= Work instructions =
Return the lines below that contain "slope".

= Stored records =
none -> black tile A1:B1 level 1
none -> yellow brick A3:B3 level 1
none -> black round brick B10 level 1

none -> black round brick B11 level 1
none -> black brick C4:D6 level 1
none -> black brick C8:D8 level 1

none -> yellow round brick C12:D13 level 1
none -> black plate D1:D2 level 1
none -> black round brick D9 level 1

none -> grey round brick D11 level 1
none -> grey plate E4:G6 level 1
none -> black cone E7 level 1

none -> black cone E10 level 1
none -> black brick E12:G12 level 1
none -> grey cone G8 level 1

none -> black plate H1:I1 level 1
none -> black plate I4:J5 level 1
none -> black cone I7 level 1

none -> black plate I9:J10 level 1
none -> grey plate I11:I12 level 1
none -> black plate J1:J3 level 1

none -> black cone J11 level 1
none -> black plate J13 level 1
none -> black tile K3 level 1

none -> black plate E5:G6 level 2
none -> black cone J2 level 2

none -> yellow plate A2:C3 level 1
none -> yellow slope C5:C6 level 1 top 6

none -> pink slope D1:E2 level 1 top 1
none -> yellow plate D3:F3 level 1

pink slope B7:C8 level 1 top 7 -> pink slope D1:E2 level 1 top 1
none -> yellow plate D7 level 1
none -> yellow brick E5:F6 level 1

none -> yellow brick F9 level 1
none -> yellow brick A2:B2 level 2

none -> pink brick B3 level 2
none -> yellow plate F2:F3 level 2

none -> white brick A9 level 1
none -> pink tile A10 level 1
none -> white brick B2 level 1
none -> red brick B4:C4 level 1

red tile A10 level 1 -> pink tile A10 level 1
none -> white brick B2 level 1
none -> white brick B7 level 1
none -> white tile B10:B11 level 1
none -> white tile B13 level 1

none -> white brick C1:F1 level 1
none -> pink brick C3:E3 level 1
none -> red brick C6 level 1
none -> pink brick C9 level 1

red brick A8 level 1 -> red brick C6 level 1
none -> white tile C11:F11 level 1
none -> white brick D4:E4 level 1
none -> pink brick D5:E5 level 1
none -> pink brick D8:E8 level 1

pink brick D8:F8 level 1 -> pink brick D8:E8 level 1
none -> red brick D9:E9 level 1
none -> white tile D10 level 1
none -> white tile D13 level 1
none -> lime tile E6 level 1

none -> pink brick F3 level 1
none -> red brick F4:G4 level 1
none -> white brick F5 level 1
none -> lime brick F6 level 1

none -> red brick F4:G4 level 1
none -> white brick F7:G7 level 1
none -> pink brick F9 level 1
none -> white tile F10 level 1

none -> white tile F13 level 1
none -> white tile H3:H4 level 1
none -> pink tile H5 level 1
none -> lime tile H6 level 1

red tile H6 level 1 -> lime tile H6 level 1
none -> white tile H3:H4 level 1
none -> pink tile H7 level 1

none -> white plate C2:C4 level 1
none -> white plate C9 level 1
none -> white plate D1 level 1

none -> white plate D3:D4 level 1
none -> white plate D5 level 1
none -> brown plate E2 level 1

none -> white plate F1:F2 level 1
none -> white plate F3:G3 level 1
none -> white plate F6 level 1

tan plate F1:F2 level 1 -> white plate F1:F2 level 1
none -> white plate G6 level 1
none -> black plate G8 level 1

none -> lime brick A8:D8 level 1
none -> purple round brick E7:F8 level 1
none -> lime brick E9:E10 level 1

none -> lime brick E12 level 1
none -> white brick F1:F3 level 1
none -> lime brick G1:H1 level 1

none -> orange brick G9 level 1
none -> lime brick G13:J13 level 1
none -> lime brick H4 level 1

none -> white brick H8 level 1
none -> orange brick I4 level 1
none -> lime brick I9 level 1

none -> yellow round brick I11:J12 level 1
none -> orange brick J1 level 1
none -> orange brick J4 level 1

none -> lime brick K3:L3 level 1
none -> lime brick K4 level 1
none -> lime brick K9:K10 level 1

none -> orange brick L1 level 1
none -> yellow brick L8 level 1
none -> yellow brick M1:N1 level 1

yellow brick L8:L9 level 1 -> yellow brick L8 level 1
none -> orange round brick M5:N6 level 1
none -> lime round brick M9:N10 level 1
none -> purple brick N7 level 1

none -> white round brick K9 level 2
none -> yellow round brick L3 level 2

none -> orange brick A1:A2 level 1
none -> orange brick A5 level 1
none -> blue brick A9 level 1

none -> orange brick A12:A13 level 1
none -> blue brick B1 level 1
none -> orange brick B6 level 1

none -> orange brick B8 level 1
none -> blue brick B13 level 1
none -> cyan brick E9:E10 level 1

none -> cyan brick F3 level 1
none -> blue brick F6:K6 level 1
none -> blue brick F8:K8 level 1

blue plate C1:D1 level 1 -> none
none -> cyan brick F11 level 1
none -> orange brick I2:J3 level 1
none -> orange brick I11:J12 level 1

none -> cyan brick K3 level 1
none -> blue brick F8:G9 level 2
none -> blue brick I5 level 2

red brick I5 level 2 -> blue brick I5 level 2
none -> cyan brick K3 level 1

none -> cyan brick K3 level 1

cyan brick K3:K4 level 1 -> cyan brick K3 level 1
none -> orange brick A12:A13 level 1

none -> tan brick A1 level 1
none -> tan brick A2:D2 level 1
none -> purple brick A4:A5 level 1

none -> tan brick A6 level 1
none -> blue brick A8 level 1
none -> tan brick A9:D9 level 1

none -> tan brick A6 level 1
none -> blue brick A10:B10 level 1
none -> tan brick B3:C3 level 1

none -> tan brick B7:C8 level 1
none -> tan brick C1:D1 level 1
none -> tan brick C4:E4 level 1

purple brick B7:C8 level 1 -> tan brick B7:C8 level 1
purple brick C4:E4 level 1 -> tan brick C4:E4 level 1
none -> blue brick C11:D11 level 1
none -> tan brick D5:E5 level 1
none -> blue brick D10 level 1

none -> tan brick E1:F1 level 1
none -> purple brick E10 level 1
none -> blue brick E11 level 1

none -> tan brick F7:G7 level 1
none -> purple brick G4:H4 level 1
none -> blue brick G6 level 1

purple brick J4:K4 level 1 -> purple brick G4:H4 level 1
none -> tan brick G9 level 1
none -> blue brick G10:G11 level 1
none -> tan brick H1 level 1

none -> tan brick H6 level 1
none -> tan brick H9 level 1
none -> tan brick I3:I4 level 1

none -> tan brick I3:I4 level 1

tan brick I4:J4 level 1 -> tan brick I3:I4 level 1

= Result of this exercise =
none -> yellow slope C5:C6 level 1 top 6
none -> pink slope D1:E2 level 1 top 1
pink slope B7:C8 level 1 top 7 -> pink slope D1:E2 level 1 top 1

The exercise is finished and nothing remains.